• _THE TASK_: Omit the pictures while printing every entry below exactly as given.

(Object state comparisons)
-*-

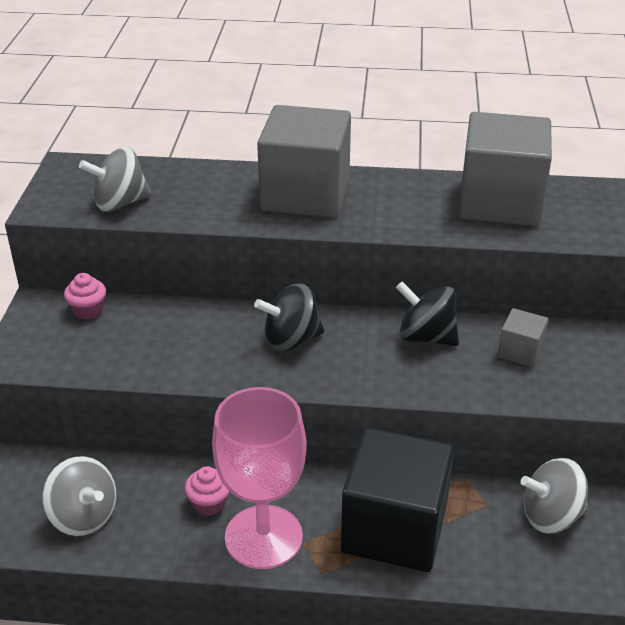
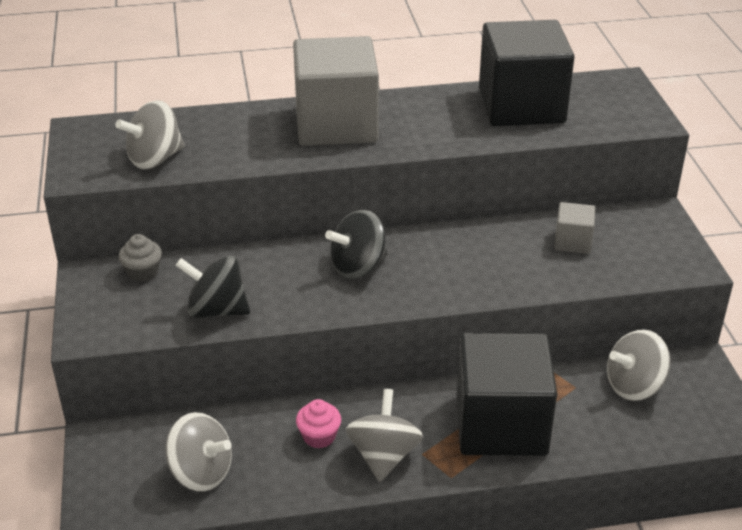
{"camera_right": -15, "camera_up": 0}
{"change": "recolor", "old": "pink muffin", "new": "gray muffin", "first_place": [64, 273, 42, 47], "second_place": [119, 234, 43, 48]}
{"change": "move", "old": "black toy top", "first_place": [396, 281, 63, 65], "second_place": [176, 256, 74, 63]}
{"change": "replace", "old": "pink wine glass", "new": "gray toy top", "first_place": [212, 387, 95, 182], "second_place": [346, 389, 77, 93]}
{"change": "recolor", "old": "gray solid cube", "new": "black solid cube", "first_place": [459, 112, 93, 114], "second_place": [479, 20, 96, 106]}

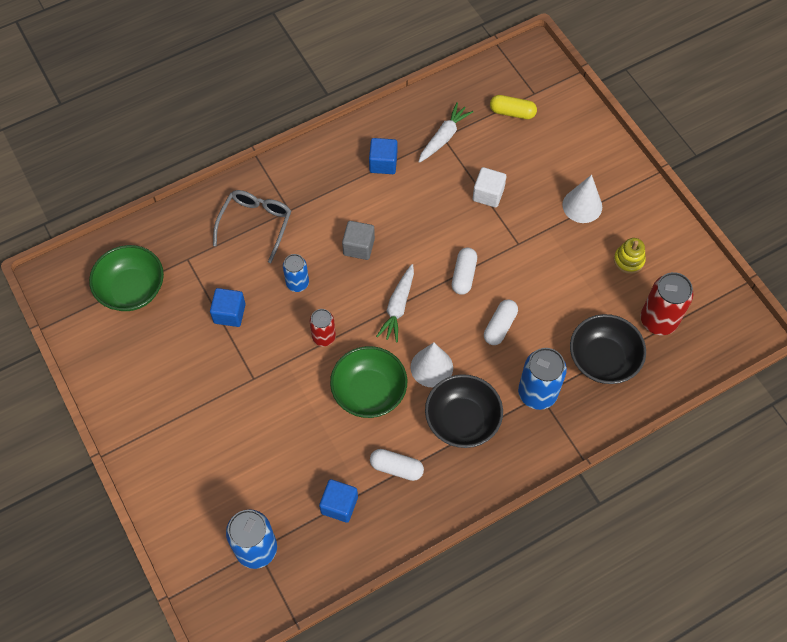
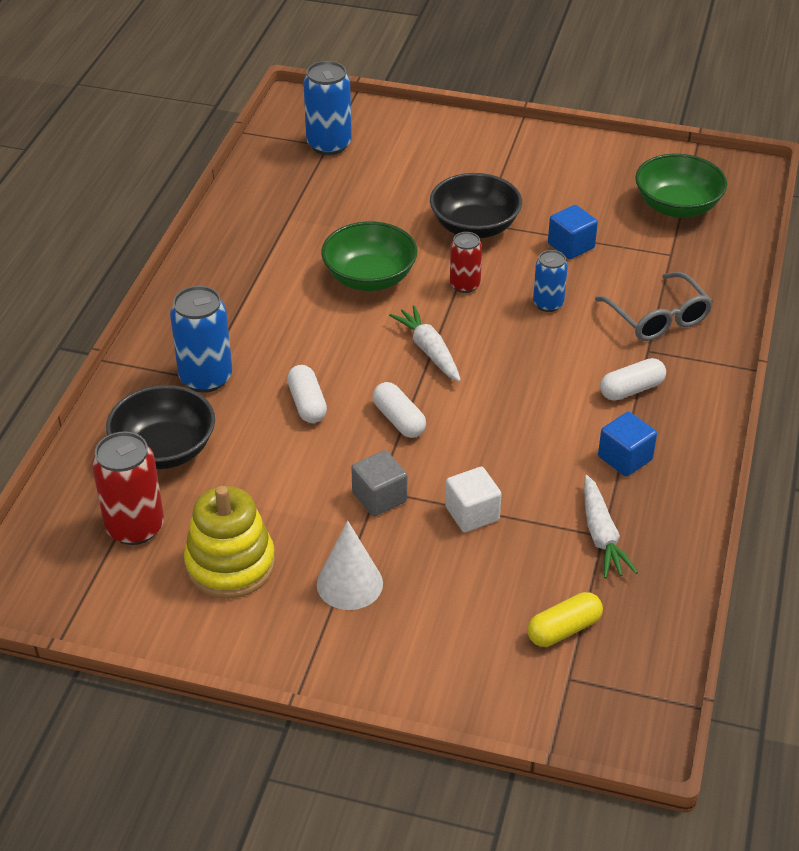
{"camera_right": 135, "camera_up": -20}
{"change": "resize", "old": "bright yellow stacking toy", "first_place": [614, 238, 32, 36], "second_place": [184, 486, 91, 113], "factor": 1.82}
{"change": "move", "old": "gray solid cube", "first_place": [342, 221, 33, 39], "second_place": [351, 450, 56, 66]}
{"change": "move", "old": "black serving bowl", "first_place": [425, 374, 78, 74], "second_place": [430, 173, 92, 65]}
{"change": "move", "old": "pure white capsule", "first_place": [370, 449, 54, 32], "second_place": [600, 358, 66, 43]}
{"change": "delete", "old": "blue solid cube", "first_place": [319, 479, 39, 44]}
{"change": "delete", "old": "pure white cone shape", "first_place": [411, 342, 42, 45]}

-*-

• _RESPONSE TO THE TASK_:
{"camera_right": -15, "camera_up": 0}
{"change": "recolor", "old": "pink muffin", "new": "gray muffin", "first_place": [64, 273, 42, 47], "second_place": [119, 234, 43, 48]}
{"change": "move", "old": "black toy top", "first_place": [396, 281, 63, 65], "second_place": [176, 256, 74, 63]}
{"change": "replace", "old": "pink wine glass", "new": "gray toy top", "first_place": [212, 387, 95, 182], "second_place": [346, 389, 77, 93]}
{"change": "recolor", "old": "gray solid cube", "new": "black solid cube", "first_place": [459, 112, 93, 114], "second_place": [479, 20, 96, 106]}

{"camera_right": 135, "camera_up": -20}
{"change": "resize", "old": "bright yellow stacking toy", "first_place": [614, 238, 32, 36], "second_place": [184, 486, 91, 113], "factor": 1.82}
{"change": "move", "old": "gray solid cube", "first_place": [342, 221, 33, 39], "second_place": [351, 450, 56, 66]}
{"change": "move", "old": "black serving bowl", "first_place": [425, 374, 78, 74], "second_place": [430, 173, 92, 65]}
{"change": "move", "old": "pure white capsule", "first_place": [370, 449, 54, 32], "second_place": [600, 358, 66, 43]}
{"change": "delete", "old": "blue solid cube", "first_place": [319, 479, 39, 44]}
{"change": "delete", "old": "pure white cone shape", "first_place": [411, 342, 42, 45]}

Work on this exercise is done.